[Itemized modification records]
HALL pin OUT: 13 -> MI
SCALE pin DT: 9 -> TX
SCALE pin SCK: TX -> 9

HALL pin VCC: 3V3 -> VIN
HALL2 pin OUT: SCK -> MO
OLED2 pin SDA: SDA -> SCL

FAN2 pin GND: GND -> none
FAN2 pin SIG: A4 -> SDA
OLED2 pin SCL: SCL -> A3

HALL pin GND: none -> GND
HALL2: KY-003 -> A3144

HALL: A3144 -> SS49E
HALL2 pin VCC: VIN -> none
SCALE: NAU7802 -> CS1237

---

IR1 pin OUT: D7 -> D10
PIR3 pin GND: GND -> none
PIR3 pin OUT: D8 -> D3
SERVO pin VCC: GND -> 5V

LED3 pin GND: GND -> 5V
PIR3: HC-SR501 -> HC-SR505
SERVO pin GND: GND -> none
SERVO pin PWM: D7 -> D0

==

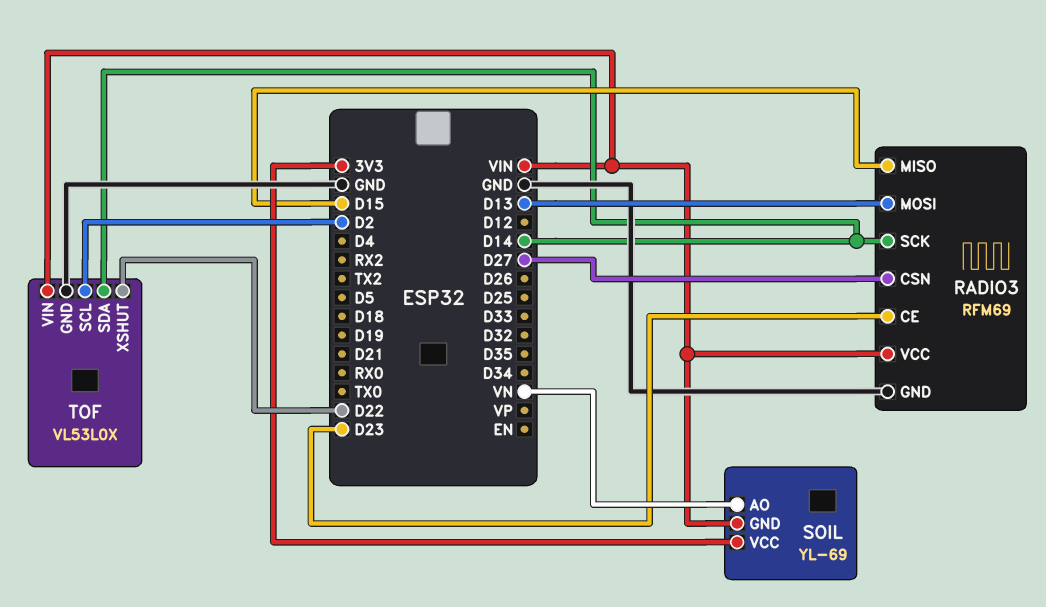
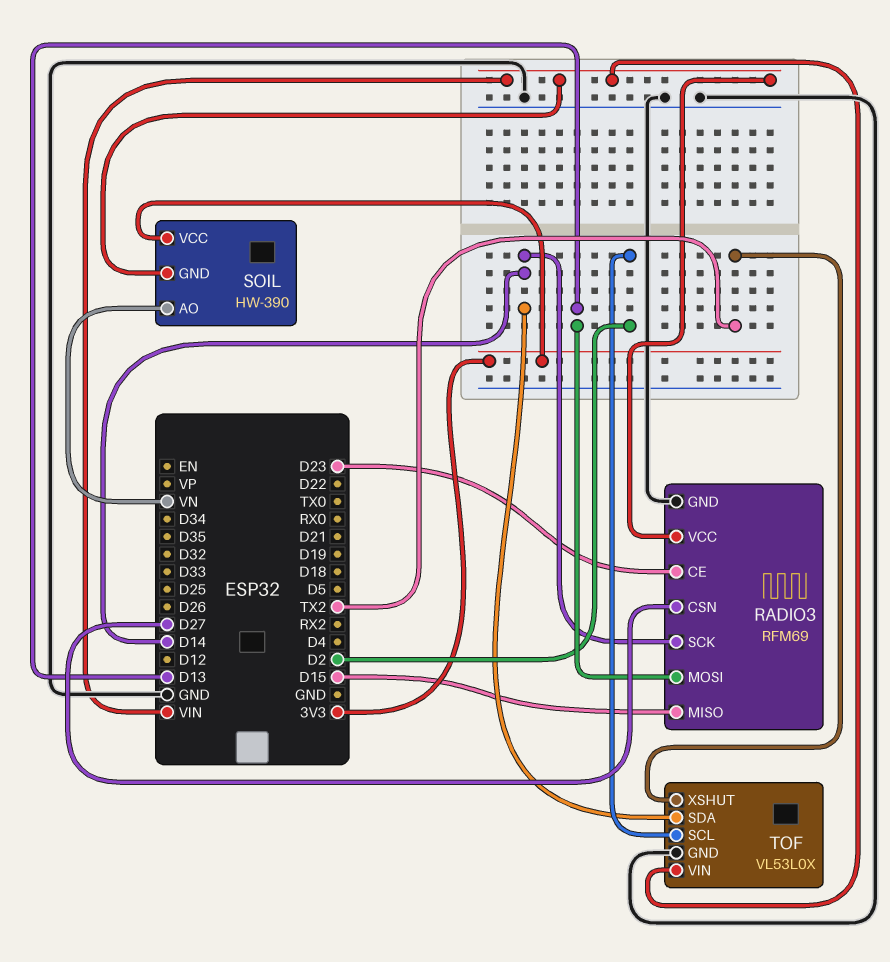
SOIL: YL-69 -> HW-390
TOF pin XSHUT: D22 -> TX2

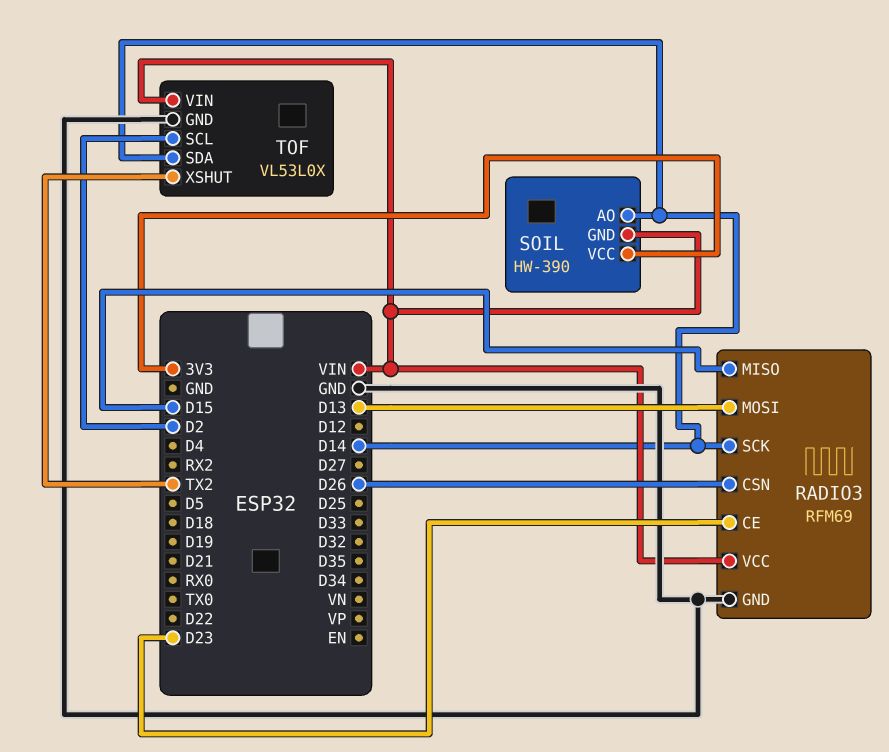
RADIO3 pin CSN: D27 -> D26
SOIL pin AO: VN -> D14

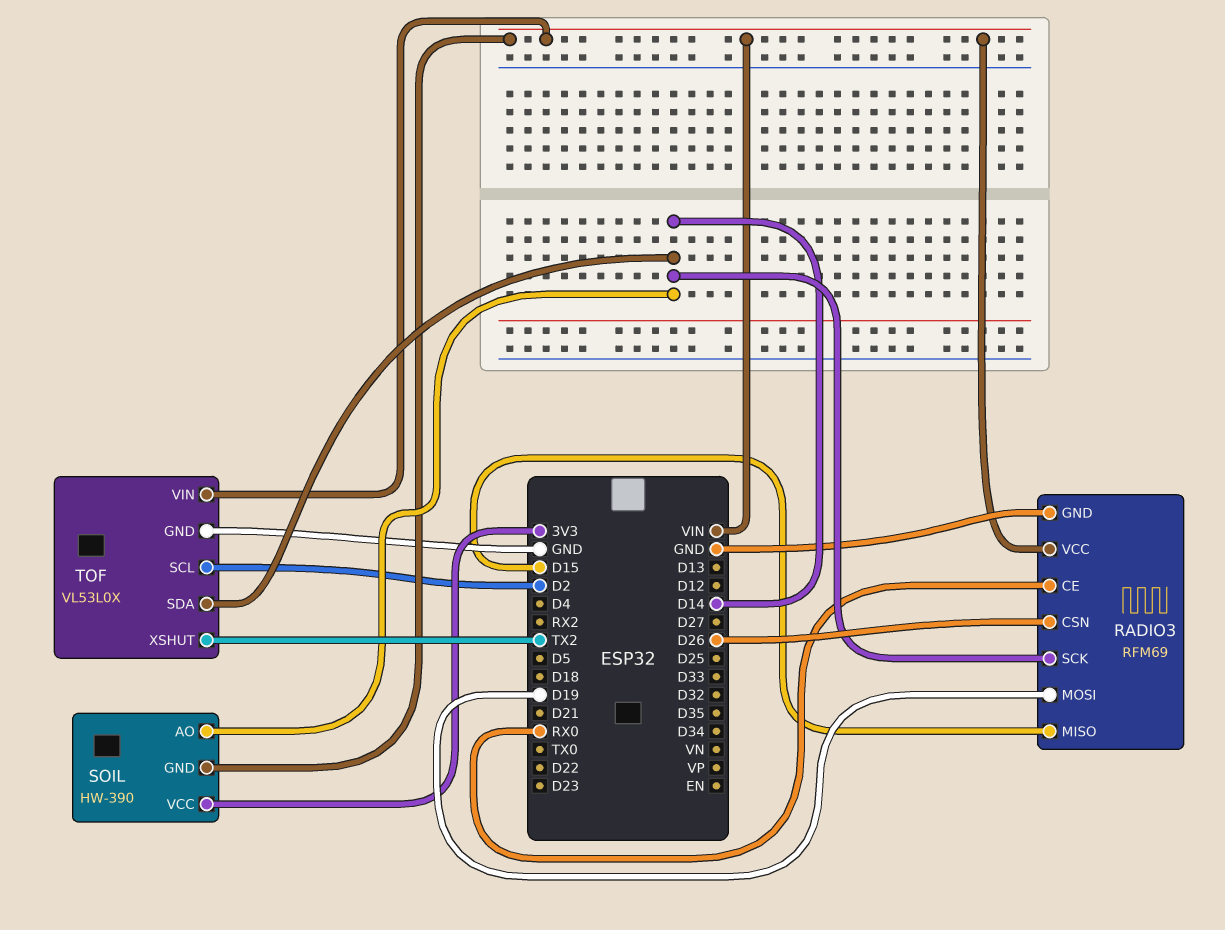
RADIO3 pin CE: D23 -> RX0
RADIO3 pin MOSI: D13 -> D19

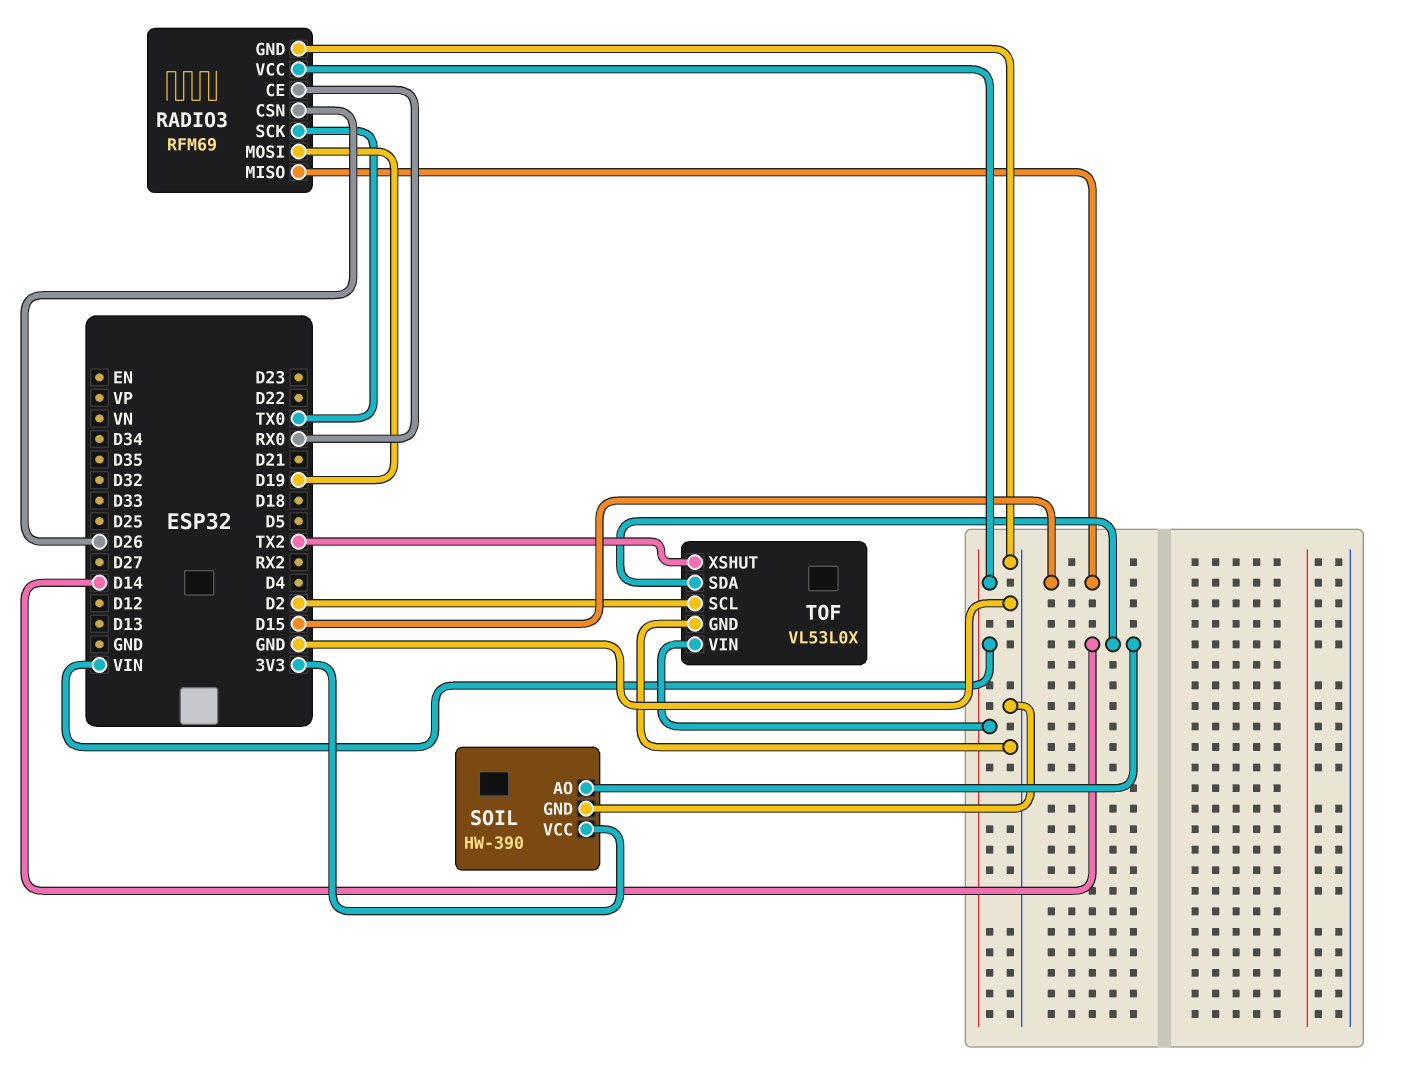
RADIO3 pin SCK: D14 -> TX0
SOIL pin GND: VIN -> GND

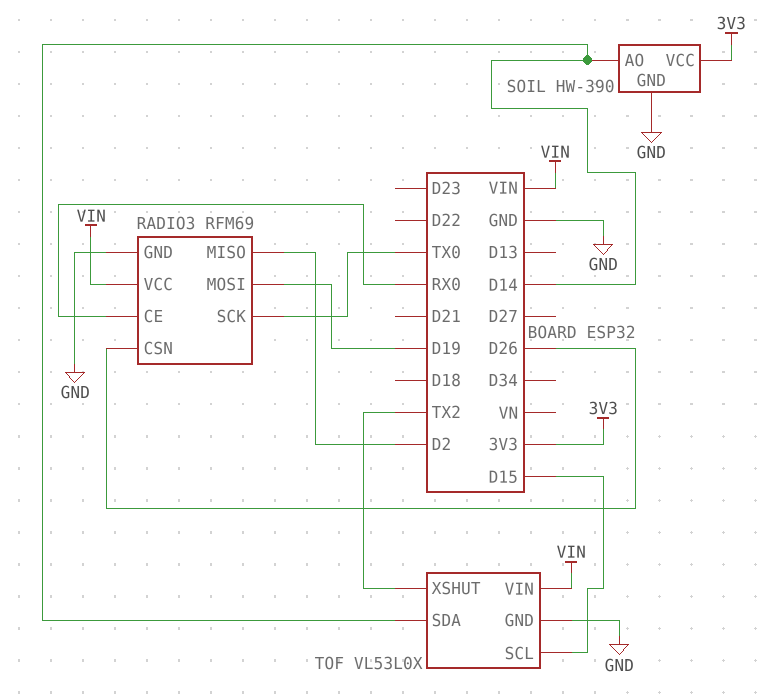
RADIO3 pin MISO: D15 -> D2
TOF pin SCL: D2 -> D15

Problem to work on: Using the records above, find and show each line with the string "none".

Expected output:
FAN2 pin GND: GND -> none
HALL pin GND: none -> GND
HALL2 pin VCC: VIN -> none
PIR3 pin GND: GND -> none
SERVO pin GND: GND -> none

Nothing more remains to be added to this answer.